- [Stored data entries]
□ □ □ □

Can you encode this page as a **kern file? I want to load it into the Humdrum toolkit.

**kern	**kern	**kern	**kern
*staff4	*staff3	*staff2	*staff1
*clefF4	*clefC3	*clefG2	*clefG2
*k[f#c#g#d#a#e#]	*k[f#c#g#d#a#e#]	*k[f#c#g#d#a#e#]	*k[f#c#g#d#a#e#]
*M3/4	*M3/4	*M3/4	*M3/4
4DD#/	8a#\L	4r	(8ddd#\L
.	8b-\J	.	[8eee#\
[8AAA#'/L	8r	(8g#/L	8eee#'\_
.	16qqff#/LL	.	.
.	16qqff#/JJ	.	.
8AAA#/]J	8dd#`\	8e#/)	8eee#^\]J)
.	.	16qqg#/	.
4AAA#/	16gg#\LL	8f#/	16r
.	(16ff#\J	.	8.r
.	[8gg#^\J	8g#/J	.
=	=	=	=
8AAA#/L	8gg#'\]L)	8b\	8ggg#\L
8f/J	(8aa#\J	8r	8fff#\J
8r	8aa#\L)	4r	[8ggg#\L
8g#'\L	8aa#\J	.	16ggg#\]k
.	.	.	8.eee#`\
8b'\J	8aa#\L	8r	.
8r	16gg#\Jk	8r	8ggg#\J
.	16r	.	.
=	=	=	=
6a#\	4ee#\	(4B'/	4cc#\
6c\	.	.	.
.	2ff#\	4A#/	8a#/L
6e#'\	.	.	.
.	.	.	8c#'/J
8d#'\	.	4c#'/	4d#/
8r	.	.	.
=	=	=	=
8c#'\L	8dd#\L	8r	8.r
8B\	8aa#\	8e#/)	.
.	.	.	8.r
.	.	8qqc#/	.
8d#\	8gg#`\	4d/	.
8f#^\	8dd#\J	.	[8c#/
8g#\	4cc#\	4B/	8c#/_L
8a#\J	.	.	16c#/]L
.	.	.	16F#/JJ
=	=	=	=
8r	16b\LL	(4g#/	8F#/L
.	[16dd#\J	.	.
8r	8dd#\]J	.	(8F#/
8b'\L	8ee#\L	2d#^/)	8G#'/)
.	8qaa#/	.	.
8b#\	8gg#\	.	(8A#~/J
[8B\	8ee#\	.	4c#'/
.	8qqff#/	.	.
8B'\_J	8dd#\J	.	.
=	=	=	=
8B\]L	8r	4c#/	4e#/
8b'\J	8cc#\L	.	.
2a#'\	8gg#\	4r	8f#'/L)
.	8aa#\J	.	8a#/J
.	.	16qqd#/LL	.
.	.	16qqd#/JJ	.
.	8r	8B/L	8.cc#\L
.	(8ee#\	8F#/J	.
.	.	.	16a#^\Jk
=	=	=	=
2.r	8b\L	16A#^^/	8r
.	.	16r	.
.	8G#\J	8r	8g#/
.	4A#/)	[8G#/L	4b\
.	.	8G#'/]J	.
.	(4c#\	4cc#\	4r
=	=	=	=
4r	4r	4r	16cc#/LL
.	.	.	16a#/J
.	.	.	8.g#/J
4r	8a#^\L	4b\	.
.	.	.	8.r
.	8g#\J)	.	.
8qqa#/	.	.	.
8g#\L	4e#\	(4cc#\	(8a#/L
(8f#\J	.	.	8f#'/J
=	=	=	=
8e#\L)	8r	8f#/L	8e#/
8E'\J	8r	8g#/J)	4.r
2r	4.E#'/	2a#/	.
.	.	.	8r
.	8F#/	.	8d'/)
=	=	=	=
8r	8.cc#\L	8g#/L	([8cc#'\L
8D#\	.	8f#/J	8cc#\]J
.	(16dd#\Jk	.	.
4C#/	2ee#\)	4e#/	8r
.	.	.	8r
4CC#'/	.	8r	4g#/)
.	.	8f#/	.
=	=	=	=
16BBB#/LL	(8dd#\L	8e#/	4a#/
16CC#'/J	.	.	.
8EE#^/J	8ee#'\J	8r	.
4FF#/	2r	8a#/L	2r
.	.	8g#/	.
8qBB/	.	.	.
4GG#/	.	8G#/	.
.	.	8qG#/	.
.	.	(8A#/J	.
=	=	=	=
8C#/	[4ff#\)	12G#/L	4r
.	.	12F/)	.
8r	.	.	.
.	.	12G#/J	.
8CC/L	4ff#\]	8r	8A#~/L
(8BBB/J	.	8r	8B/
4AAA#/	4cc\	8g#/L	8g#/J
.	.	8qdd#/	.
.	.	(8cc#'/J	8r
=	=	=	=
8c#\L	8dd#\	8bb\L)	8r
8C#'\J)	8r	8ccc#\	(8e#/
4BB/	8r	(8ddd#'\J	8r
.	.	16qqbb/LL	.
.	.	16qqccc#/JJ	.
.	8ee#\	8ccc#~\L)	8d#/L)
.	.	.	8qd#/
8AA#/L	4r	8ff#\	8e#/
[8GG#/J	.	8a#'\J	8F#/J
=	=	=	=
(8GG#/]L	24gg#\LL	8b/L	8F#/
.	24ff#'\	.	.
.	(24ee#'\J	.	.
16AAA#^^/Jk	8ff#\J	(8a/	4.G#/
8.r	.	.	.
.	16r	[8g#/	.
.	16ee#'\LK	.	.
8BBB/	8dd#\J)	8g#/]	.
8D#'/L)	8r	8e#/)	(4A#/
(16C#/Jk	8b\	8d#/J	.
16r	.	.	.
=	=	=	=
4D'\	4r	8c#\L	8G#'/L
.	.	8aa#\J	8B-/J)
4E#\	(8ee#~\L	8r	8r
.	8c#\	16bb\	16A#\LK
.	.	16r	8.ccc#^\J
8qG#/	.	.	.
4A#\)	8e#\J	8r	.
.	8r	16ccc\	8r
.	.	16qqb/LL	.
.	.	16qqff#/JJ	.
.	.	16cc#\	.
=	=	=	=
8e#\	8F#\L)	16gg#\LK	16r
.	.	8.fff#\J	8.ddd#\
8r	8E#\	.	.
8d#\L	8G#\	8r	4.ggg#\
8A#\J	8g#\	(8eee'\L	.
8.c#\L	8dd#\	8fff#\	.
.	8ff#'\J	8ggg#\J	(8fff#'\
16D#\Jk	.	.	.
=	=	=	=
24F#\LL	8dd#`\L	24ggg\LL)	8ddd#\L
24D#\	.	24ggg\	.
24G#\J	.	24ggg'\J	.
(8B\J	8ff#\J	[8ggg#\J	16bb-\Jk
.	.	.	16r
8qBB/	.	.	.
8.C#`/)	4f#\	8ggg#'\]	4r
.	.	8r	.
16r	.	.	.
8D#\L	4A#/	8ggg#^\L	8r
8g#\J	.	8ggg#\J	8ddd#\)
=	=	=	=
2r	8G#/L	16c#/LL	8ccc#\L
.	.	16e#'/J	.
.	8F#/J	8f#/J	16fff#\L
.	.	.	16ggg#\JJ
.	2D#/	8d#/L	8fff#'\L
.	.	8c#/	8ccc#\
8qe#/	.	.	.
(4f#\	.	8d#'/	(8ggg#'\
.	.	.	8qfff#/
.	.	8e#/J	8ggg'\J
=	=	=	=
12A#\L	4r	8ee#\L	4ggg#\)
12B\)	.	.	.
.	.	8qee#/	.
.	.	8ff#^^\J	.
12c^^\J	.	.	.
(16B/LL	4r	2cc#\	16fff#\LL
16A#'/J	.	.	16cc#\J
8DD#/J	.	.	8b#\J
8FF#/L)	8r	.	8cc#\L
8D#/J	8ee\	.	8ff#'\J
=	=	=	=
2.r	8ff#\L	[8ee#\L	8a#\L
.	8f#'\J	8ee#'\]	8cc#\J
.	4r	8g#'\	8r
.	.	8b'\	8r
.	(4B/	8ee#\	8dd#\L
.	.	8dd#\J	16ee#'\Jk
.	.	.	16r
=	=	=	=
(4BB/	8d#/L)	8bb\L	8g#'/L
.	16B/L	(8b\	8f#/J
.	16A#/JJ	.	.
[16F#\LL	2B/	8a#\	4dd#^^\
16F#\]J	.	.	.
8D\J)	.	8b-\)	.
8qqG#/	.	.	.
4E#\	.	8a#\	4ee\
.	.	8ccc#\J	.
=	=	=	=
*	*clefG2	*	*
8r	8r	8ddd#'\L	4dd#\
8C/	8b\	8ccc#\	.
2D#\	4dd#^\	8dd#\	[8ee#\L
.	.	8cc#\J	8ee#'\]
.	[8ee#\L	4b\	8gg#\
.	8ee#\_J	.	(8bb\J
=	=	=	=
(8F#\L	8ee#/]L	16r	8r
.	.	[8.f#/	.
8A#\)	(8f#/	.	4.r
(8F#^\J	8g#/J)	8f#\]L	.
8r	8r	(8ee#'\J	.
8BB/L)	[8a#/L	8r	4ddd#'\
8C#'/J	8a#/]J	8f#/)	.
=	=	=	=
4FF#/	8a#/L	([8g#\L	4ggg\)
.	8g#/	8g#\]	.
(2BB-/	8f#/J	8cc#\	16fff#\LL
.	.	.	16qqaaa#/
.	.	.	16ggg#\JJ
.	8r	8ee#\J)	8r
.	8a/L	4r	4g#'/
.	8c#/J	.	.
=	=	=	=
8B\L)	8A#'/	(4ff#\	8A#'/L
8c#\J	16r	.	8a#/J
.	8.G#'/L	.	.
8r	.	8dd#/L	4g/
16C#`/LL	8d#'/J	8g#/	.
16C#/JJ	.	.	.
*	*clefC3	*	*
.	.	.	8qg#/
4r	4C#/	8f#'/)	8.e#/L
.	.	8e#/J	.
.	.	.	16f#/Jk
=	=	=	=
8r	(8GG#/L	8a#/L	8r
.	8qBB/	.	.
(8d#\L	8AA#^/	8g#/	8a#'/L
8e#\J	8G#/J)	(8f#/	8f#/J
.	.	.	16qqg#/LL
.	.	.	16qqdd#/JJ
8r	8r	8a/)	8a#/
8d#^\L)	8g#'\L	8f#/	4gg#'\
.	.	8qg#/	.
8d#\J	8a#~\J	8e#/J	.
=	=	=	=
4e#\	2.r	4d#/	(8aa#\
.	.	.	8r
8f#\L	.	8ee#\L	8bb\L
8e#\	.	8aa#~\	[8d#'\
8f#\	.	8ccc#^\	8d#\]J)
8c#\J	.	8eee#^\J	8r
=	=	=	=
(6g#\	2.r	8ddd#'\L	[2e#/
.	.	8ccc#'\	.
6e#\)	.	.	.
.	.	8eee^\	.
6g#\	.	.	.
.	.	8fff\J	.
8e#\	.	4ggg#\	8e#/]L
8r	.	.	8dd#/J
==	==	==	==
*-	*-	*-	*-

□ □ □ □

- [Goal] Pull out every line in the records that contains the string "kern", and copy each such line in full.

- [Result of this exercise]
Can you encode this page as a **kern file? I want to load it into the Humdrum toolkit.
**kern	**kern	**kern	**kern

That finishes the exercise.